:: DATASET RECORDS
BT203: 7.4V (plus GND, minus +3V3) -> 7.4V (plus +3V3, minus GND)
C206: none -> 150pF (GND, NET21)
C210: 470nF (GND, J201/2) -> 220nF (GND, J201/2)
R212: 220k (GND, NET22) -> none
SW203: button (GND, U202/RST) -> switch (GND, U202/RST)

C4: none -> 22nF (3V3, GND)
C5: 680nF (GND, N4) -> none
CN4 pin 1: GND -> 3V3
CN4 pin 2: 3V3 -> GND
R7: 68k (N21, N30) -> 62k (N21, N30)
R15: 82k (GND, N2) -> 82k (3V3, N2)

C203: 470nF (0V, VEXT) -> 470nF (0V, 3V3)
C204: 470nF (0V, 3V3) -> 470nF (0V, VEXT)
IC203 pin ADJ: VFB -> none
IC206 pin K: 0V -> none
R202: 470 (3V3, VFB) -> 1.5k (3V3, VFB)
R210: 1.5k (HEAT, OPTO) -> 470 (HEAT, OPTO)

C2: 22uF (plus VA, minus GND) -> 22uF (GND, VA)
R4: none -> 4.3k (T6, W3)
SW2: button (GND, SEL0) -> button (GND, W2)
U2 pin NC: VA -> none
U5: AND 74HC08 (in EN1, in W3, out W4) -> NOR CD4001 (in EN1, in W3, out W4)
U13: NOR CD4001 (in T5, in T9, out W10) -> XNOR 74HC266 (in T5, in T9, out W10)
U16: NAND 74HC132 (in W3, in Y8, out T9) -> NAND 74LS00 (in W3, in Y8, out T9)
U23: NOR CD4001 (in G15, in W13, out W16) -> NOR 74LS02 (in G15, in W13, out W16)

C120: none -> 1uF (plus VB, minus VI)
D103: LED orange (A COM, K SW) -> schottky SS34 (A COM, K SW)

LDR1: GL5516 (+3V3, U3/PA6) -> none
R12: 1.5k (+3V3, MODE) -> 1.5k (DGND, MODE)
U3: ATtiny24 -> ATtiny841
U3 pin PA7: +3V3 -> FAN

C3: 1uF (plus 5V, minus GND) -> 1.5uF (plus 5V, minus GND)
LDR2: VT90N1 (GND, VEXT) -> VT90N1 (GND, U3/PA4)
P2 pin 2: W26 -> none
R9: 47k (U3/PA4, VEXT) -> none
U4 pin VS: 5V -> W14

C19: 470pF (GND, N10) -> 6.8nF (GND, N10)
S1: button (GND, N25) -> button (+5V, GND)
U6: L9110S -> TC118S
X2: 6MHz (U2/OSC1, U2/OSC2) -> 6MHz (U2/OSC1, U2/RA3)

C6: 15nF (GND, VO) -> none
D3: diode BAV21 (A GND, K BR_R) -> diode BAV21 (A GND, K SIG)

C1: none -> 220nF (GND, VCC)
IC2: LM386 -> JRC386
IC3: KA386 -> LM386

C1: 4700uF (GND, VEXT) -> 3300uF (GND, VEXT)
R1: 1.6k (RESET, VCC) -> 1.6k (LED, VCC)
::::
WHAT YOU WILL DO: Find out how many lines in the listing contain the string "button". Give the number alone.

SOLUTION TO THE EXERCISE: 3